> What you have to do: Give back each entry unchanged, minus pictures.

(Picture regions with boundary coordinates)
____

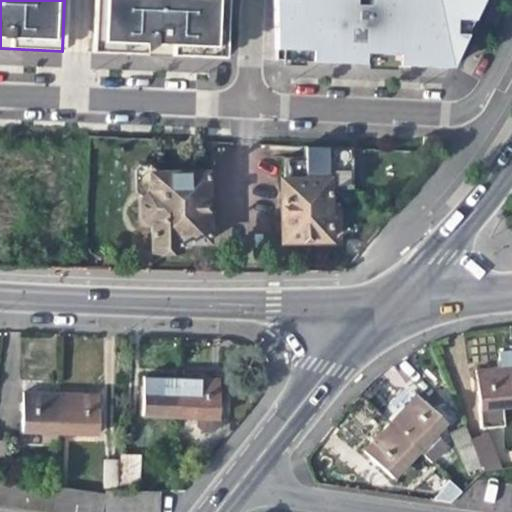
[(226,59),(228,0),(93,0),(91,53),(226,59)]
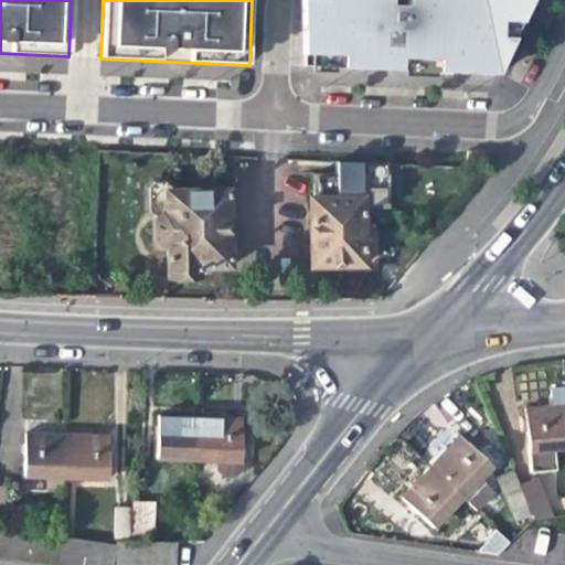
[(408,0),(408,9),(390,8),(390,0),(326,0),(327,0),(315,0),(300,0),(301,55),(322,56),(322,67),(426,73),(426,61),(438,62),(452,62),(452,67),(452,74),(496,76),(518,31),(531,0),(530,0),(408,0)]
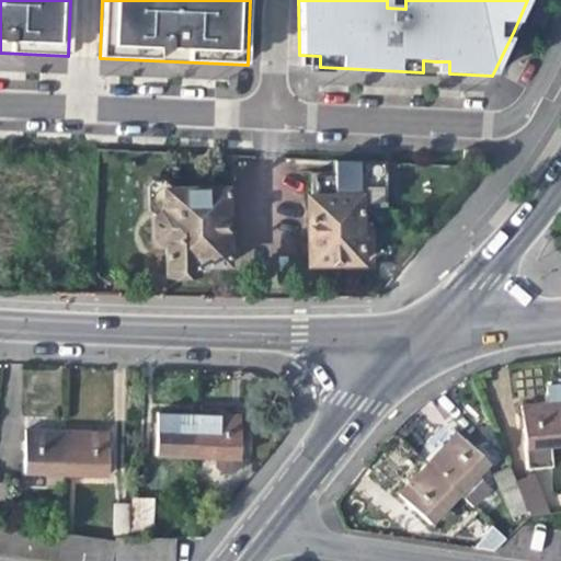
[(320,56),(299,55),(299,67),(320,67),(320,56)]
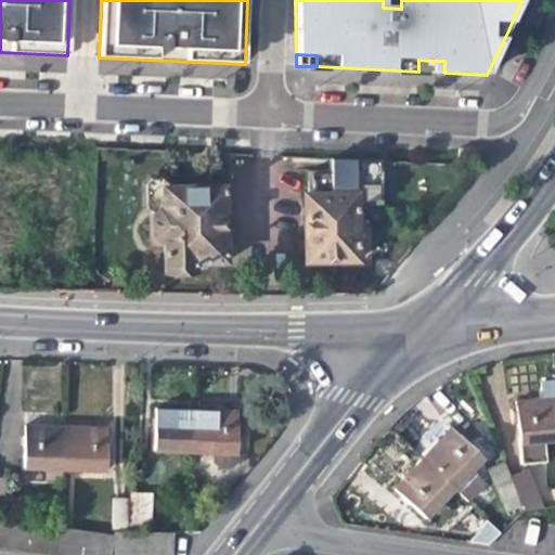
[(378,205),(377,165),(377,160),(331,158),(331,173),(312,175),(305,175),(305,197),(302,197),(304,262),(355,261),(353,205),(378,205)]
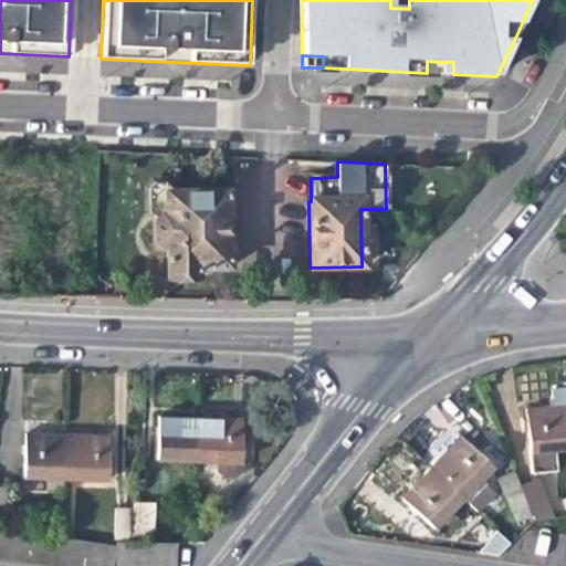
[(190,192),(168,192),(168,188),(161,181),(150,181),(143,188),(143,210),(150,217),(150,245),(161,247),(161,278),(178,278),(192,278),(191,269),(226,269),(226,192),(190,192)]
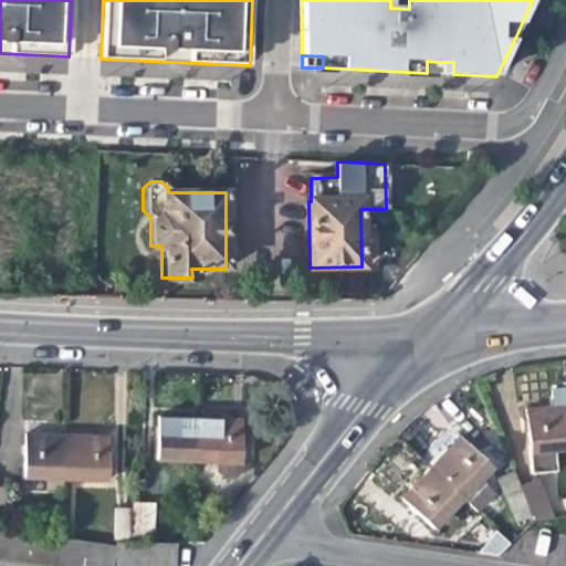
[(555,451),(565,450),(565,388),(554,390),(555,407),(538,408),(524,410),(527,453),(531,472),(557,470),(555,451)]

____

> Solution for this task:
[(226,59),(228,0),(93,0),(91,53),(226,59)]
[(408,0),(408,9),(390,8),(390,0),(326,0),(327,0),(315,0),(300,0),(301,55),(322,56),(322,67),(426,73),(426,61),(438,62),(452,62),(452,67),(452,74),(496,76),(518,31),(531,0),(530,0),(408,0)]
[(320,56),(299,55),(299,67),(320,67),(320,56)]
[(378,205),(377,165),(377,160),(331,158),(331,173),(312,175),(305,175),(305,197),(302,197),(304,262),(355,261),(353,205),(378,205)]
[(190,192),(168,192),(168,188),(161,181),(150,181),(143,188),(143,210),(150,217),(150,245),(161,247),(161,278),(178,278),(192,278),(191,269),(226,269),(226,192),(190,192)]
[(555,451),(565,450),(565,388),(554,390),(555,407),(538,408),(524,410),(527,453),(531,472),(557,470),(555,451)]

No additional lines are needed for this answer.